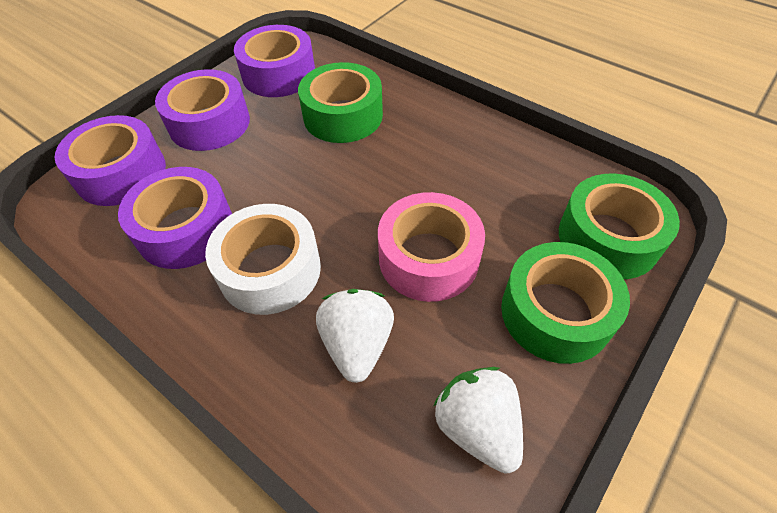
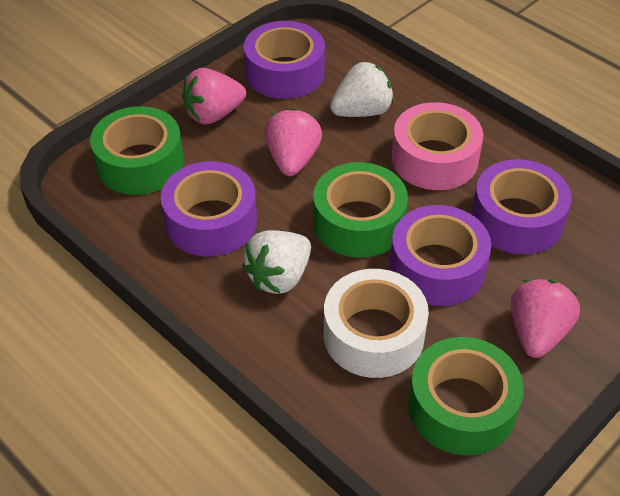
pink strawberry: 0 -> 3

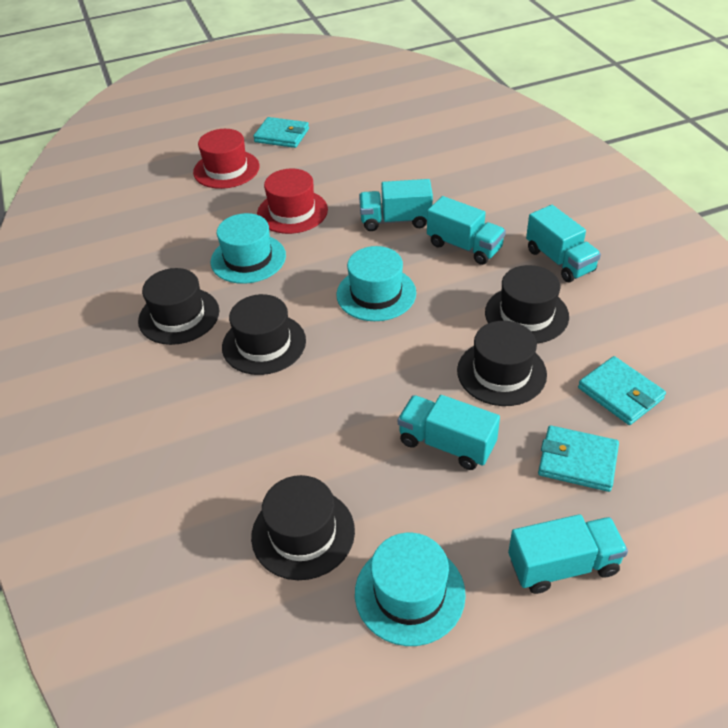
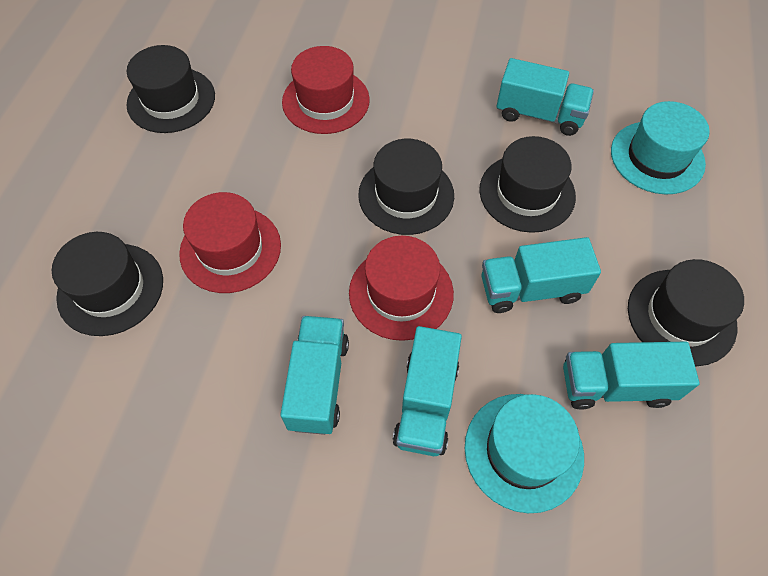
red hat: 2 -> 3
turquoise hat: 3 -> 2
turquoise wallet: 3 -> 0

::::

Take every line from the data that includes the word "turquoise".

turquoise hat: 3 -> 2
turquoise wallet: 3 -> 0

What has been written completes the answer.